--- START Information shown ---

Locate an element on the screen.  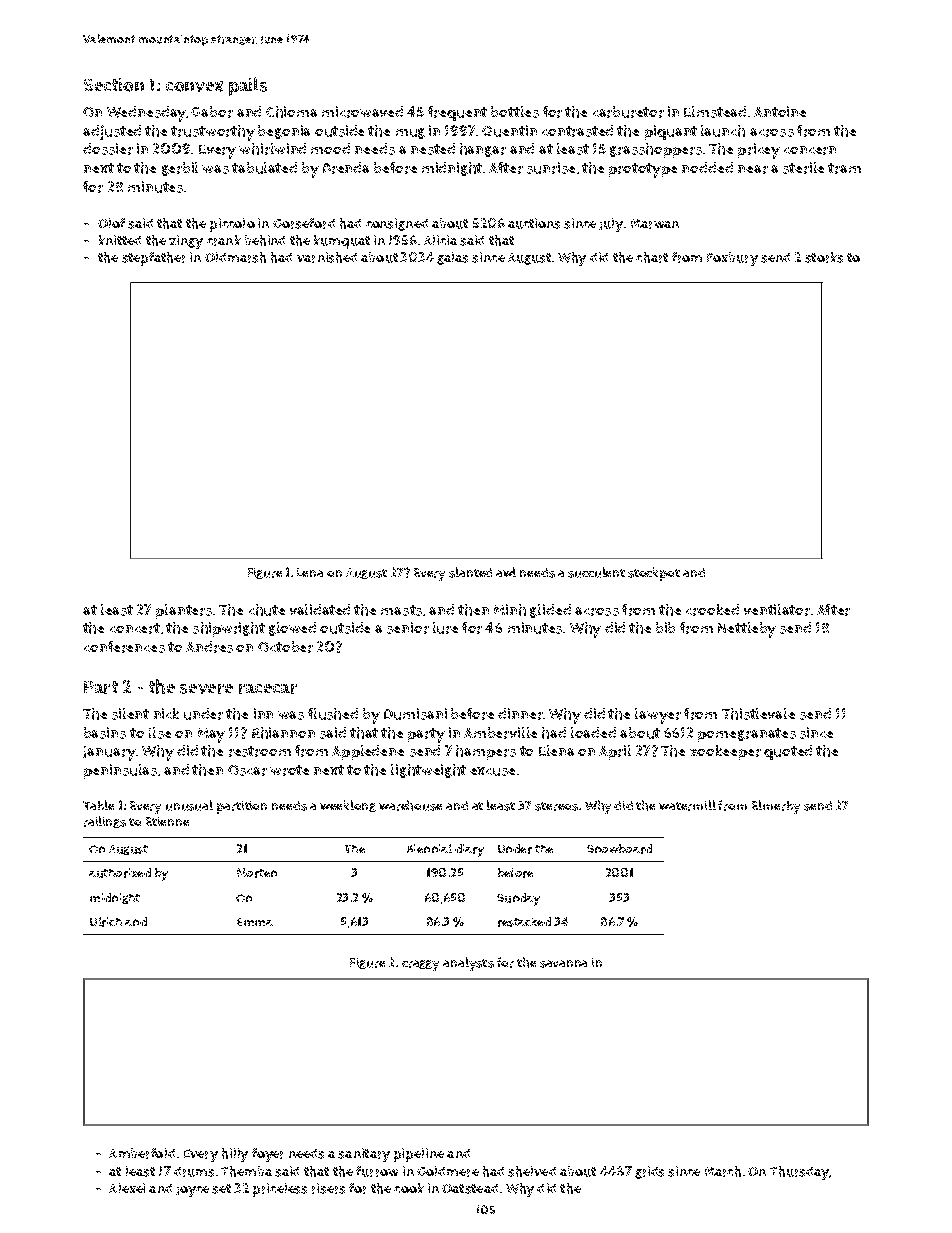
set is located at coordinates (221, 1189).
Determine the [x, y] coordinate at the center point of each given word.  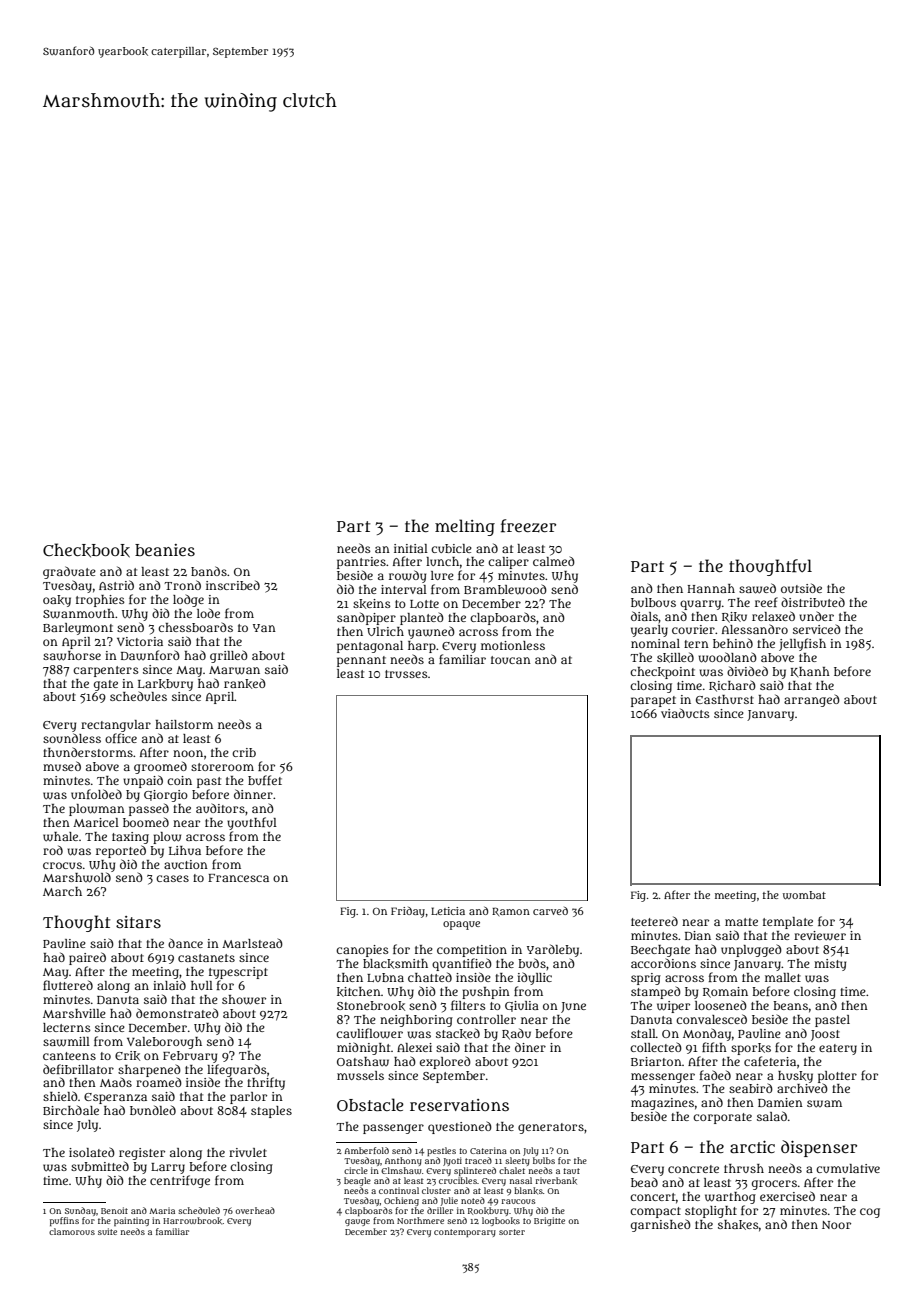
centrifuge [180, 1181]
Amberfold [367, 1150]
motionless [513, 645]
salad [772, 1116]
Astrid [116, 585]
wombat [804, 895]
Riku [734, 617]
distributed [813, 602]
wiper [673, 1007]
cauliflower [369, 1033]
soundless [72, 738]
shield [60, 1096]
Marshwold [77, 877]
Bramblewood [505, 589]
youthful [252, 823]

--- END Information shown ---
--- START Information shown ---

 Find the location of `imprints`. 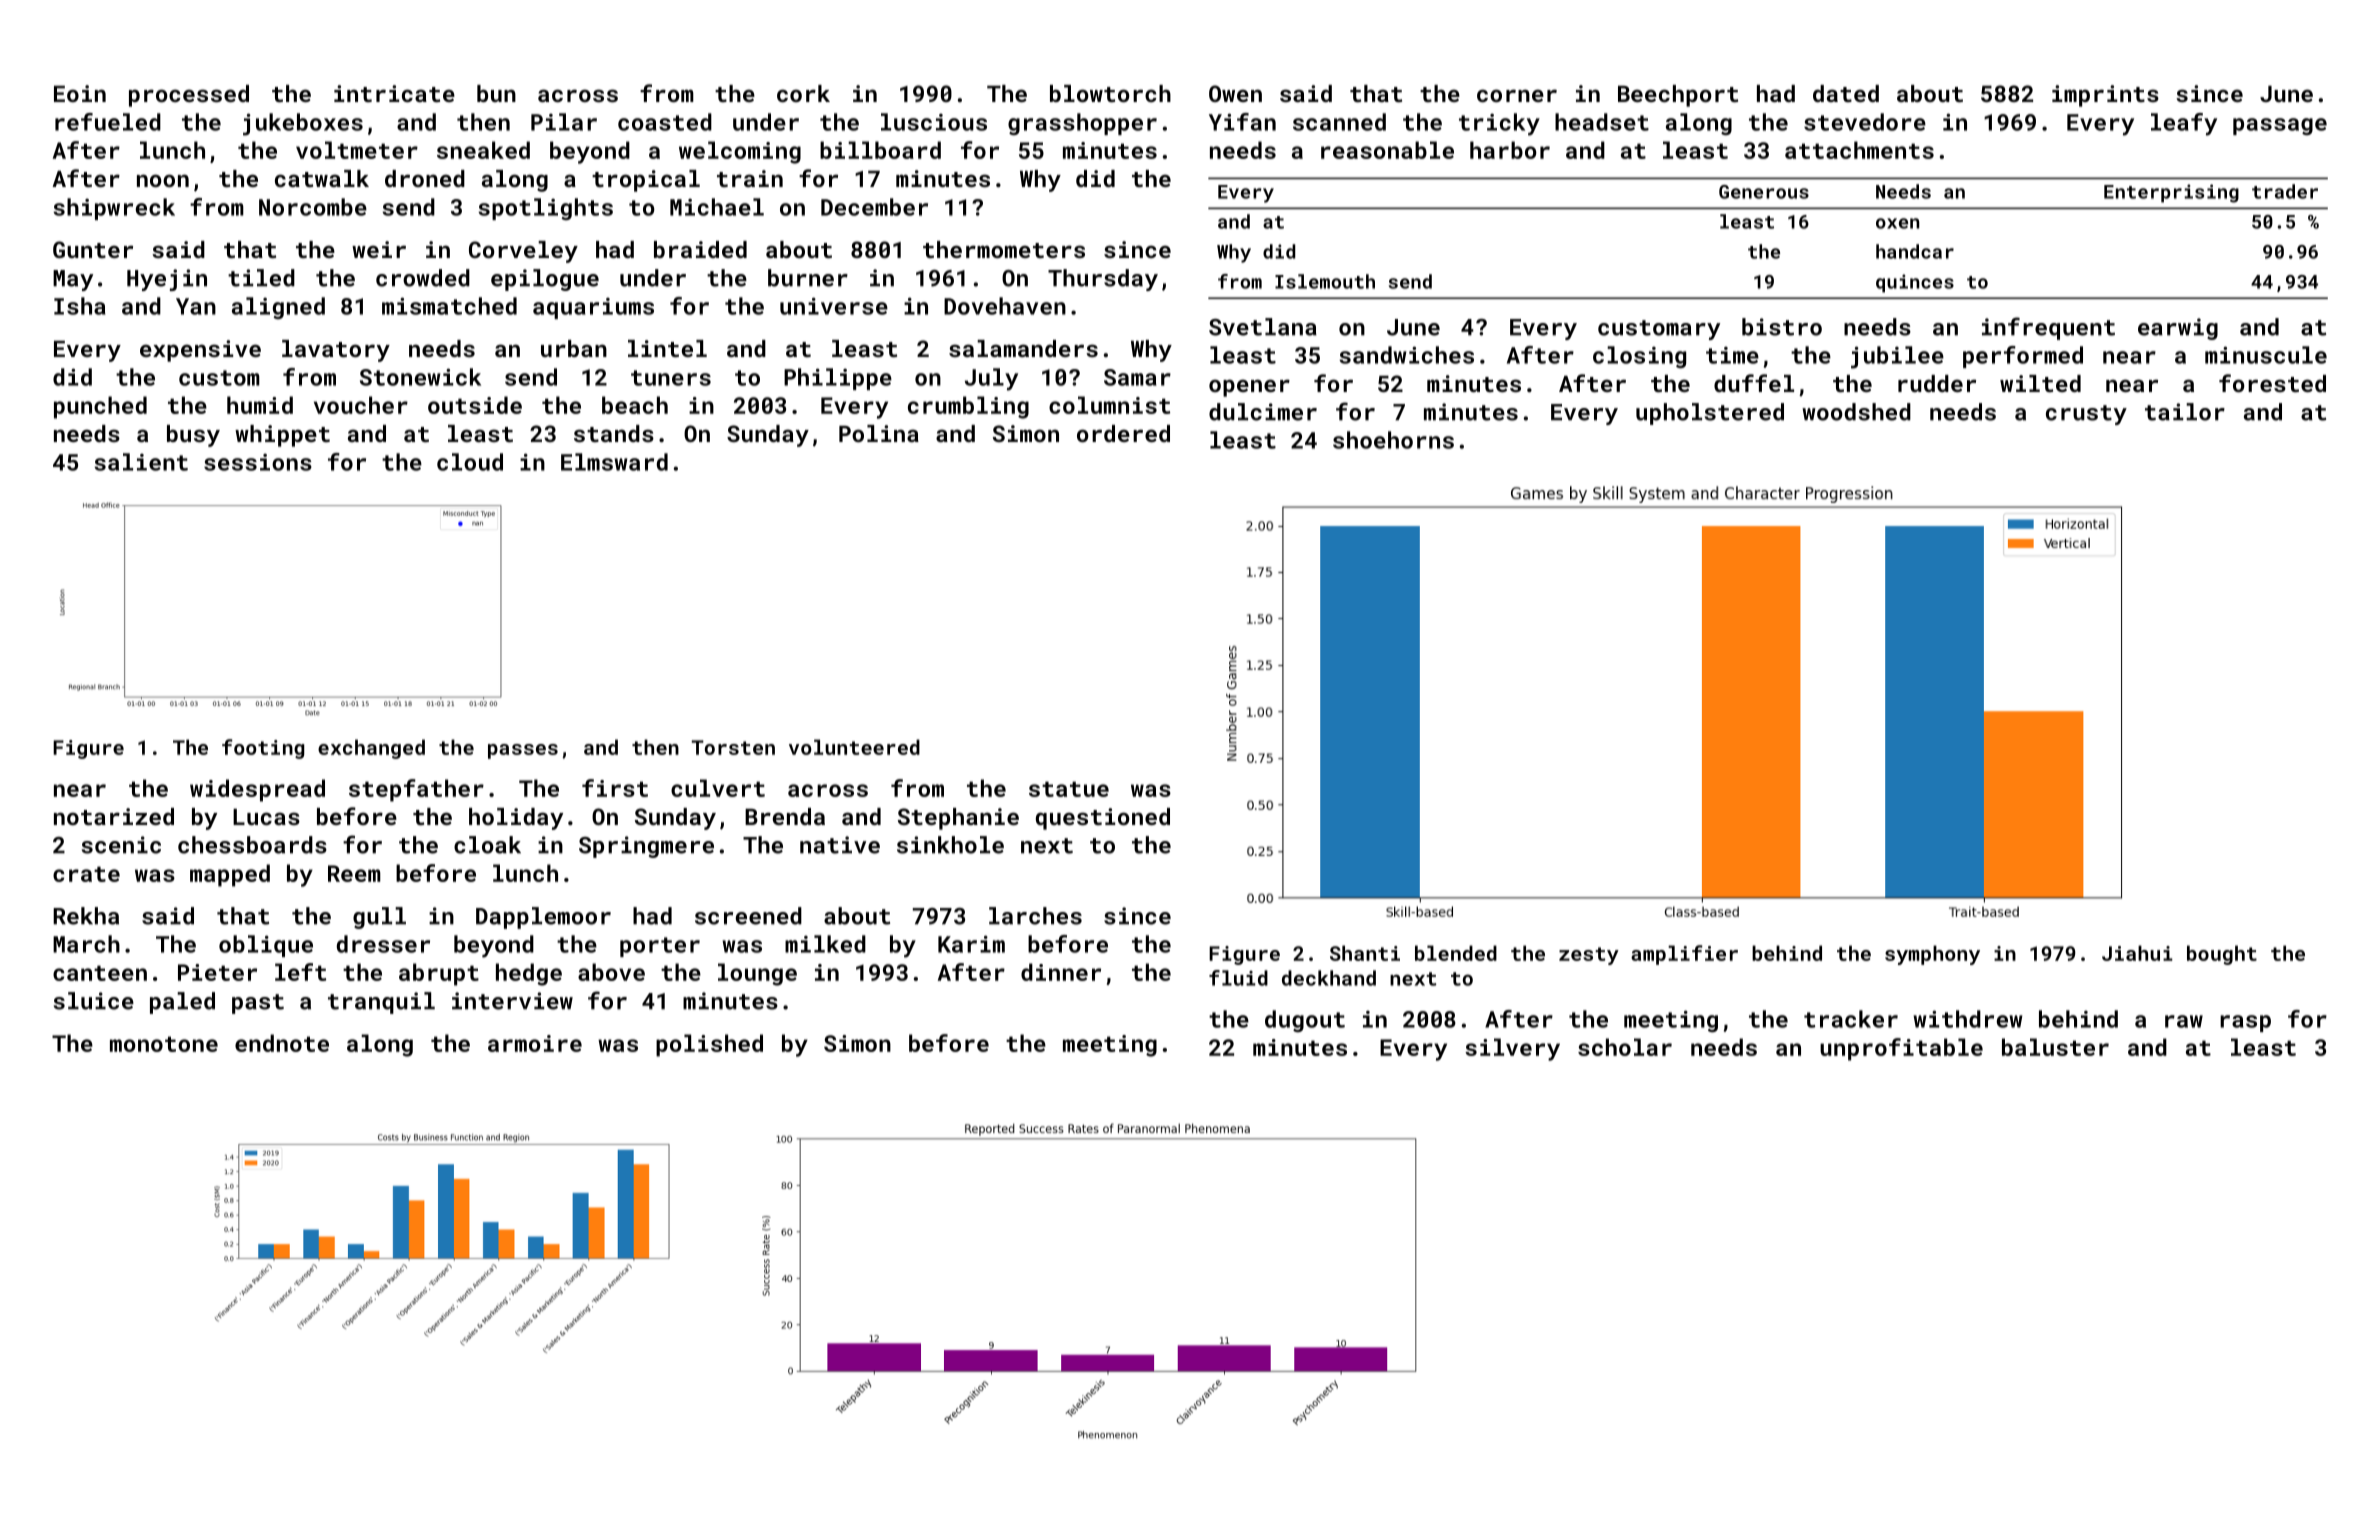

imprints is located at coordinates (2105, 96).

--- END Information shown ---
--- START Information shown ---

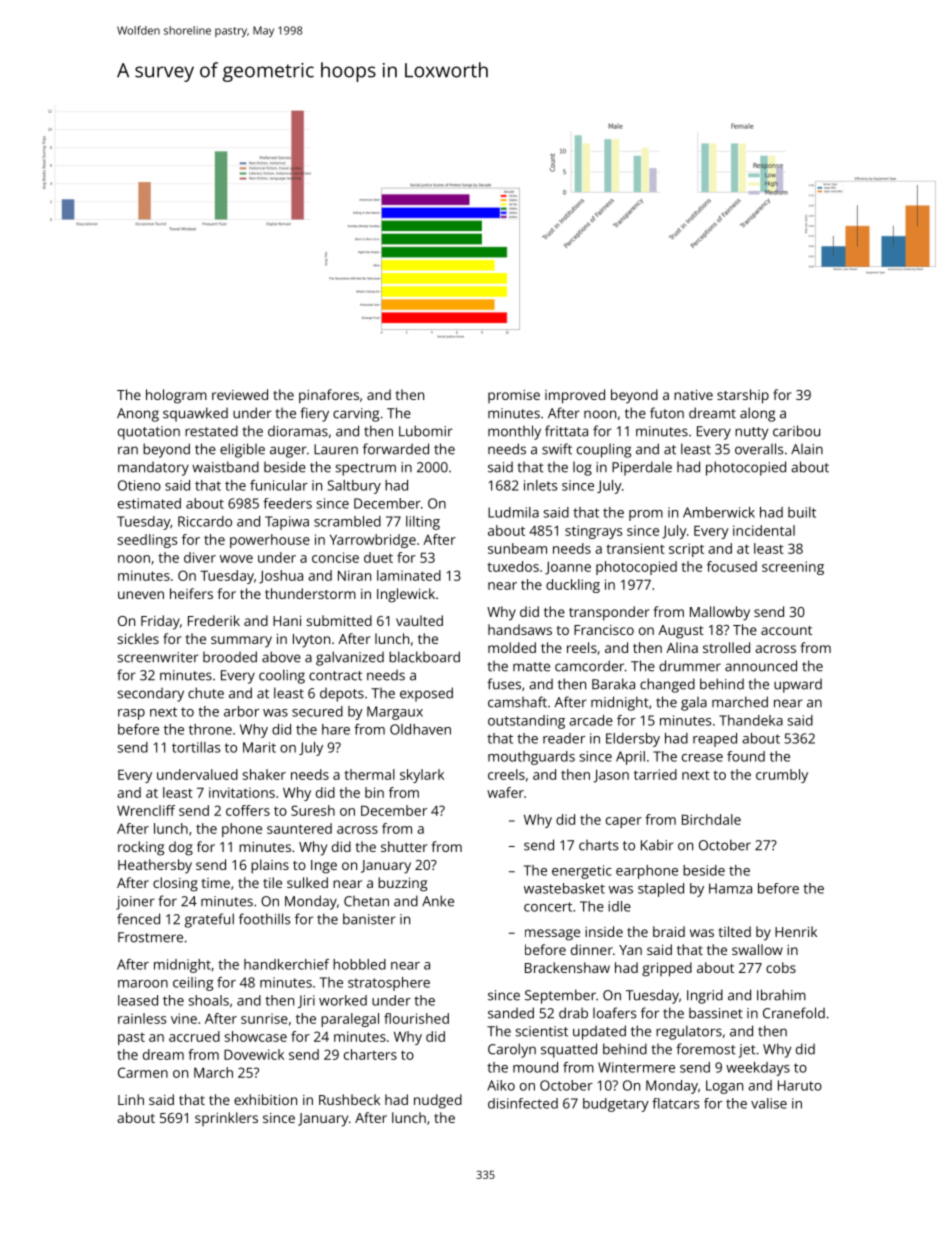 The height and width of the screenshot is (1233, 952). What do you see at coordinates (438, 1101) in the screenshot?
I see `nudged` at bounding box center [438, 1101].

--- END Information shown ---

Reproduce the part of the material that opens with the line containing "The height and" and closes with the line containing "center [438, 1101].", swapping "screenshot" for "screen image" and leaving everything else unchanged. Omit the pictures.

 The height and width of the screen image is (1233, 952). What do you see at coordinates (438, 1101) in the screen image?
I see `nudged` at bounding box center [438, 1101].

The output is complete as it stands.